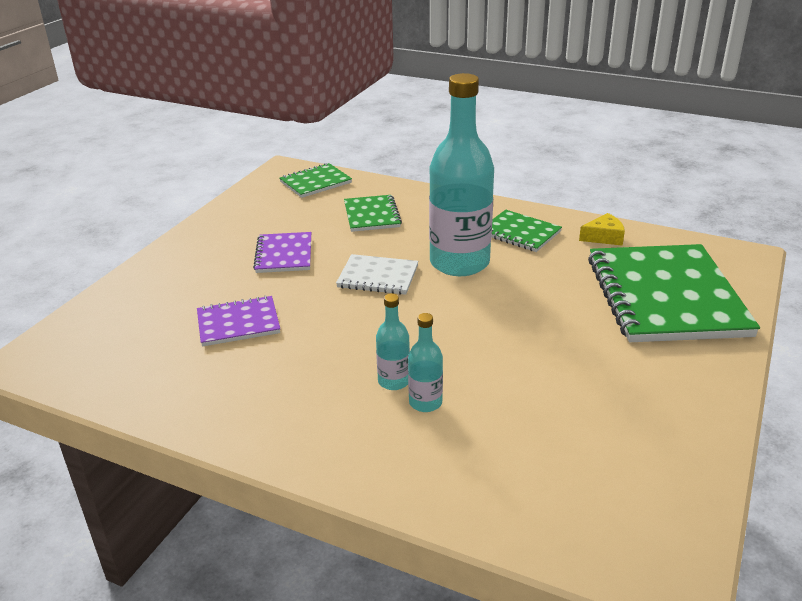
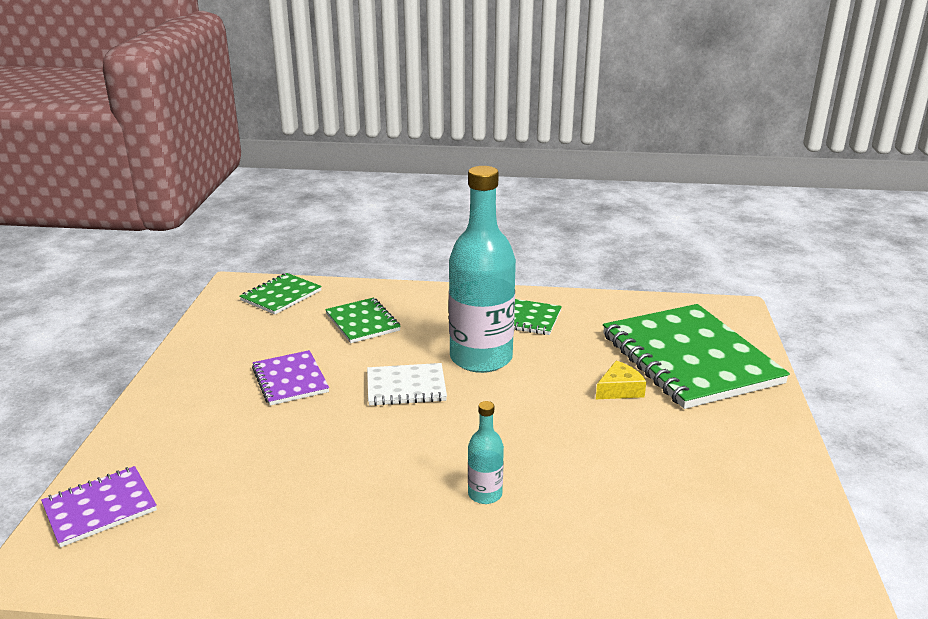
camera: 20 degrees left, 5 degrees down
(238, 323) = (281, 465): purple notebook -> purple notebook (100, 508)
(425, 402) = (529, 509): turquoise bottle -> none
(604, 237) = (603, 310): yellow cheese -> yellow cheese (619, 390)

Required action:
Would you repeat the complete listing exactly, excluding each picture it holds?

Answer section:
camera: 20 degrees left, 5 degrees down
(238, 323) = (281, 465): purple notebook -> purple notebook (100, 508)
(425, 402) = (529, 509): turquoise bottle -> none
(604, 237) = (603, 310): yellow cheese -> yellow cheese (619, 390)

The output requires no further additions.